*** Data for analysis Section Begins ***

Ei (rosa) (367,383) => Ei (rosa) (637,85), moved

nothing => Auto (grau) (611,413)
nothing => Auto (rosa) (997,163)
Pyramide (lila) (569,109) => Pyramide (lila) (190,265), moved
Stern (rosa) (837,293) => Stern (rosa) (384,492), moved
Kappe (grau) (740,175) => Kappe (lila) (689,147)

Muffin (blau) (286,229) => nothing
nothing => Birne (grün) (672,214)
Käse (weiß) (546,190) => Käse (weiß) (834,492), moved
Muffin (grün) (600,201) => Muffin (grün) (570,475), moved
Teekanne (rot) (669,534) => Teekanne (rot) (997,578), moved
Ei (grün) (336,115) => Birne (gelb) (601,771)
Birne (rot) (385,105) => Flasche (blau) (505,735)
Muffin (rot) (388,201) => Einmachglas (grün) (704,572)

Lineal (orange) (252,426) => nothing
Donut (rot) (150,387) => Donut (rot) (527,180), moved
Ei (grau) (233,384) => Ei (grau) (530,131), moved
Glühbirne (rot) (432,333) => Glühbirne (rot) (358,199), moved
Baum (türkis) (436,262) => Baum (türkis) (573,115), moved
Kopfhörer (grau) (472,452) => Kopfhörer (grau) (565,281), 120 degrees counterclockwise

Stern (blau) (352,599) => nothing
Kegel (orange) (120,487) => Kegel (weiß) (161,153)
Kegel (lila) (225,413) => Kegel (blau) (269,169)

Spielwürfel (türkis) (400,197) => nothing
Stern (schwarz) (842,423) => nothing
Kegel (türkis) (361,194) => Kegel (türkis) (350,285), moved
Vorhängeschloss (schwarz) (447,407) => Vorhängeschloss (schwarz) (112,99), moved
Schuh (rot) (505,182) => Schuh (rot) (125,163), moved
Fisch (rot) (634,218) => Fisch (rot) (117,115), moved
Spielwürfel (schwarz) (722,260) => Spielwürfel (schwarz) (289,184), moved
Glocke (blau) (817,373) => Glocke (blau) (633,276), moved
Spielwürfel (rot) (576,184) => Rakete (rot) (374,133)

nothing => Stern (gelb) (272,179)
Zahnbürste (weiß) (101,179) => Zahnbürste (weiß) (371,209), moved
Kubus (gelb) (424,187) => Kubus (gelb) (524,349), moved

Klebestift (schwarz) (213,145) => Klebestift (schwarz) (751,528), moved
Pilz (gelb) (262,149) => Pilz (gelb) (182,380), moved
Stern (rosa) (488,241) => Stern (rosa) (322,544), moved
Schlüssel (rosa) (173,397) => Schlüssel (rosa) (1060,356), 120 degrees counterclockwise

*** Data for analysis Section Ends ***

- What is required:
Check the records above and copy each line that has the string "grau".

- Answer for this exercise:
nothing => Auto (grau) (611,413)
Kappe (grau) (740,175) => Kappe (lila) (689,147)
Ei (grau) (233,384) => Ei (grau) (530,131), moved
Kopfhörer (grau) (472,452) => Kopfhörer (grau) (565,281), 120 degrees counterclockwise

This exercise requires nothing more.